RECORDS TO USE:

········

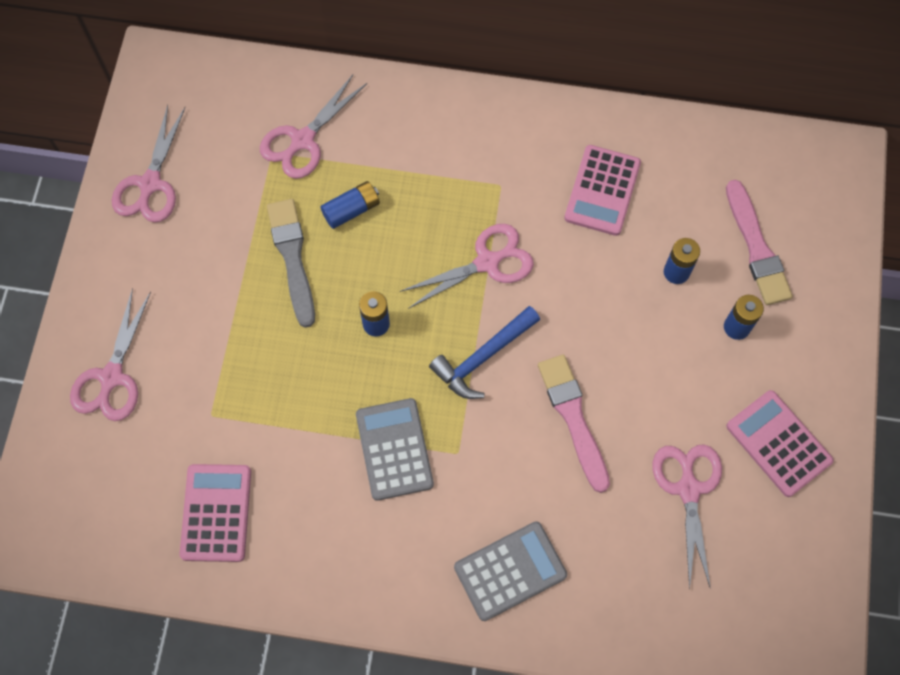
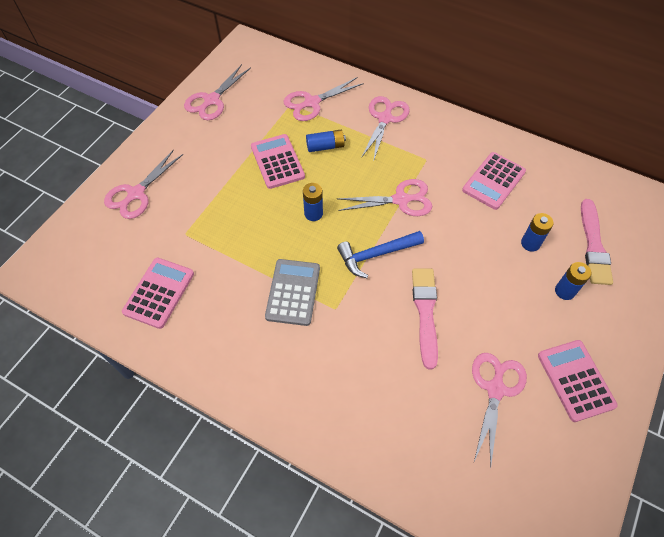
camera: 20 degrees right, 10 degrees down
(292, 258) = (277, 162): grey brush -> pink calculator
(419, 134) = (385, 118): none -> pink scissors
(510, 571) = (341, 400): grey calculator -> none

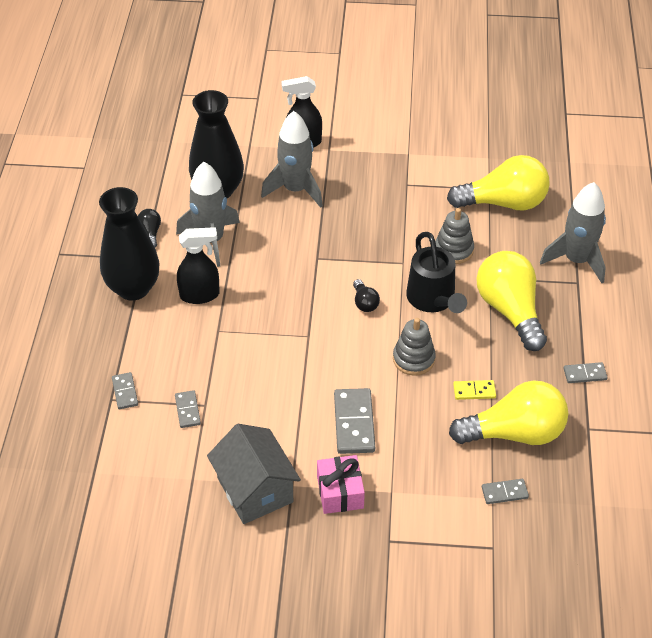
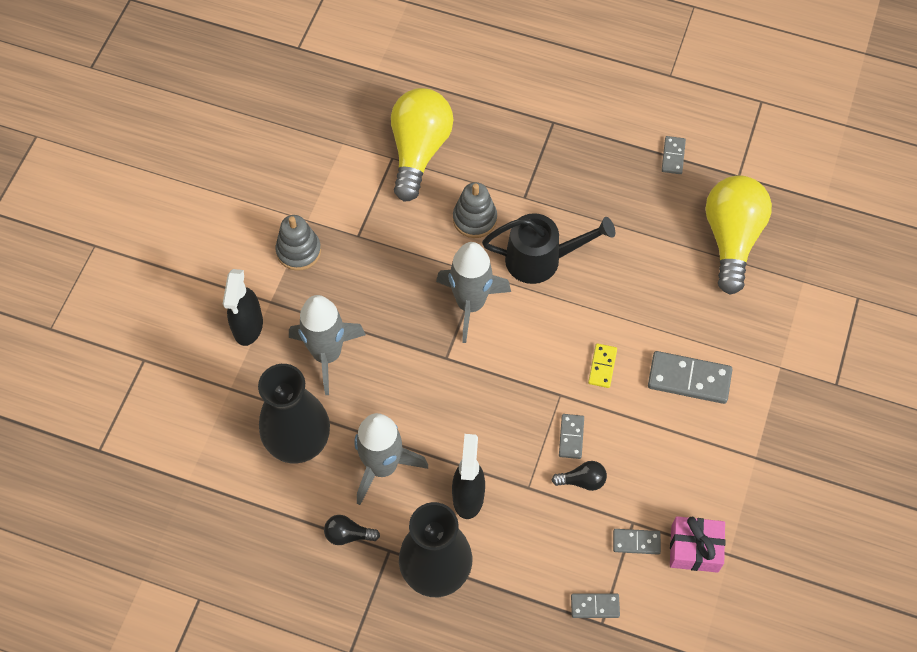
camera: 75 degrees left, 15 degrees up
(255, 490) = (755, 494): grey house -> none
(340, 492) = (772, 414): pink gift -> pink gift (694, 549)
(364, 303) = (527, 326): black light bulb -> black light bulb (582, 480)
(413, 359) = (618, 301): grey stacking toy -> grey stacking toy (299, 251)
(474, 391) = (672, 258): yellow domino -> yellow domino (602, 366)
(504, 493) = (799, 269): grey domino -> grey domino (571, 437)
(510, 310) = (575, 194): yellow light bulb -> none
(576, 260) = (522, 113): grey rocket -> grey rocket (470, 304)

········

TO DO: All entries should be given again exactly, except that pictures are to be excluded.

OUTPUT:
camera: 20 degrees right, 10 degrees down
(292, 258) = (277, 162): grey brush -> pink calculator
(419, 134) = (385, 118): none -> pink scissors
(510, 571) = (341, 400): grey calculator -> none

camera: 75 degrees left, 15 degrees up
(255, 490) = (755, 494): grey house -> none
(340, 492) = (772, 414): pink gift -> pink gift (694, 549)
(364, 303) = (527, 326): black light bulb -> black light bulb (582, 480)
(413, 359) = (618, 301): grey stacking toy -> grey stacking toy (299, 251)
(474, 391) = (672, 258): yellow domino -> yellow domino (602, 366)
(504, 493) = (799, 269): grey domino -> grey domino (571, 437)
(510, 310) = (575, 194): yellow light bulb -> none
(576, 260) = (522, 113): grey rocket -> grey rocket (470, 304)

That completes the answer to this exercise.